#### [RECORD EXCERPTS]
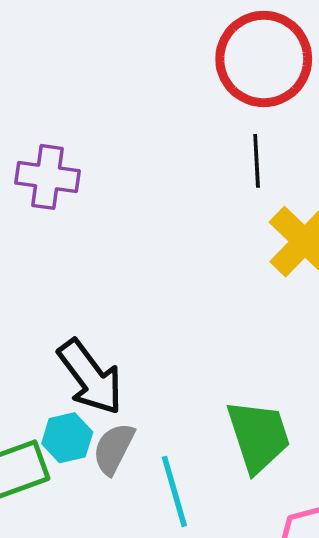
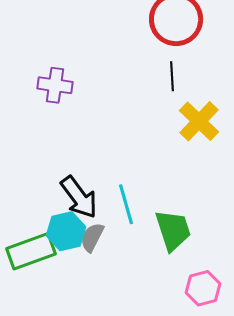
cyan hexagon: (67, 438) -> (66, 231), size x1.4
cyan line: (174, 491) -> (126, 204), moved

--

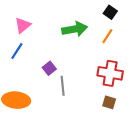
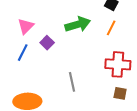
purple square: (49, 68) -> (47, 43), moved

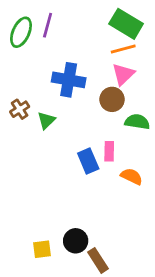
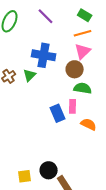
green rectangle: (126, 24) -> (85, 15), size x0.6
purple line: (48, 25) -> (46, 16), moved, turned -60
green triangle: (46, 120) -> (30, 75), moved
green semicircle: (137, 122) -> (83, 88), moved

#### [WHAT YOU NEED TO DO]
From the line containing "purple line: (48, 25)" down to the line containing "green semicircle: (137, 122)" in the material above, reproduce every line exactly, including the two end lines.

#### [SOLUTION]
purple line: (48, 25) -> (46, 16), moved, turned -60
green triangle: (46, 120) -> (30, 75), moved
green semicircle: (137, 122) -> (83, 88), moved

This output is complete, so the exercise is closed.